# YOUR INSTRUCTIONS:
In this exercise, reproduce all the entries that follow exactly.

# Colored shape movement records:
◆ ◆ ◆ ◆ ◆ ◆ ◆
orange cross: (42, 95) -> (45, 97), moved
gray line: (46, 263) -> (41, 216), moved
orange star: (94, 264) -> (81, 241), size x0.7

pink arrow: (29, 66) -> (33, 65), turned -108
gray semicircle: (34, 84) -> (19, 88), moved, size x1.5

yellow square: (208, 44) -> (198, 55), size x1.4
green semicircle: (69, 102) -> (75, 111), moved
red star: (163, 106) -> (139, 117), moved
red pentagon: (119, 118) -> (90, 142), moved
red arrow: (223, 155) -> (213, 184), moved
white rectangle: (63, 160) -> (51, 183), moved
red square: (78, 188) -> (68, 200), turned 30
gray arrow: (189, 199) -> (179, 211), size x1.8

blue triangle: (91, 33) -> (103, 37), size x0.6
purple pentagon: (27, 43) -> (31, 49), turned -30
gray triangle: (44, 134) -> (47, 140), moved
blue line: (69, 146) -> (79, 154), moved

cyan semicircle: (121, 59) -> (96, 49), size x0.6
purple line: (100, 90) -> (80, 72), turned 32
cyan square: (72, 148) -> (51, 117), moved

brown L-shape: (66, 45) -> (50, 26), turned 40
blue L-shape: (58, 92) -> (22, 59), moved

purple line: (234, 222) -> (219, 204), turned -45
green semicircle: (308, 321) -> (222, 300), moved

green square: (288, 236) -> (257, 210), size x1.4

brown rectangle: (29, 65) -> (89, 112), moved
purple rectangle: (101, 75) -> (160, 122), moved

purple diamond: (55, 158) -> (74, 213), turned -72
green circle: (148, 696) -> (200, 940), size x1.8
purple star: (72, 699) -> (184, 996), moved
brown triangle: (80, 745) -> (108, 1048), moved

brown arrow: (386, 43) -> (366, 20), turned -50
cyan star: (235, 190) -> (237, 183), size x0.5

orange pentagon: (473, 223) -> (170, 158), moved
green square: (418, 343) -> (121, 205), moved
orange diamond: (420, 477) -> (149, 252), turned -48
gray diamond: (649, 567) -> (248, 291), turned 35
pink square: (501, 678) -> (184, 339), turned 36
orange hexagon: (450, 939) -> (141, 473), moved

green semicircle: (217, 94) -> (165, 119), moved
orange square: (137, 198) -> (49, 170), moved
◆ ◆ ◆ ◆ ◆ ◆ ◆
# COMPLETED EXERCISE:
orange cross: (42, 95) -> (45, 97), moved
gray line: (46, 263) -> (41, 216), moved
orange star: (94, 264) -> (81, 241), size x0.7

pink arrow: (29, 66) -> (33, 65), turned -108
gray semicircle: (34, 84) -> (19, 88), moved, size x1.5

yellow square: (208, 44) -> (198, 55), size x1.4
green semicircle: (69, 102) -> (75, 111), moved
red star: (163, 106) -> (139, 117), moved
red pentagon: (119, 118) -> (90, 142), moved
red arrow: (223, 155) -> (213, 184), moved
white rectangle: (63, 160) -> (51, 183), moved
red square: (78, 188) -> (68, 200), turned 30
gray arrow: (189, 199) -> (179, 211), size x1.8

blue triangle: (91, 33) -> (103, 37), size x0.6
purple pentagon: (27, 43) -> (31, 49), turned -30
gray triangle: (44, 134) -> (47, 140), moved
blue line: (69, 146) -> (79, 154), moved

cyan semicircle: (121, 59) -> (96, 49), size x0.6
purple line: (100, 90) -> (80, 72), turned 32
cyan square: (72, 148) -> (51, 117), moved

brown L-shape: (66, 45) -> (50, 26), turned 40
blue L-shape: (58, 92) -> (22, 59), moved

purple line: (234, 222) -> (219, 204), turned -45
green semicircle: (308, 321) -> (222, 300), moved

green square: (288, 236) -> (257, 210), size x1.4

brown rectangle: (29, 65) -> (89, 112), moved
purple rectangle: (101, 75) -> (160, 122), moved

purple diamond: (55, 158) -> (74, 213), turned -72
green circle: (148, 696) -> (200, 940), size x1.8
purple star: (72, 699) -> (184, 996), moved
brown triangle: (80, 745) -> (108, 1048), moved

brown arrow: (386, 43) -> (366, 20), turned -50
cyan star: (235, 190) -> (237, 183), size x0.5

orange pentagon: (473, 223) -> (170, 158), moved
green square: (418, 343) -> (121, 205), moved
orange diamond: (420, 477) -> (149, 252), turned -48
gray diamond: (649, 567) -> (248, 291), turned 35
pink square: (501, 678) -> (184, 339), turned 36
orange hexagon: (450, 939) -> (141, 473), moved

green semicircle: (217, 94) -> (165, 119), moved
orange square: (137, 198) -> (49, 170), moved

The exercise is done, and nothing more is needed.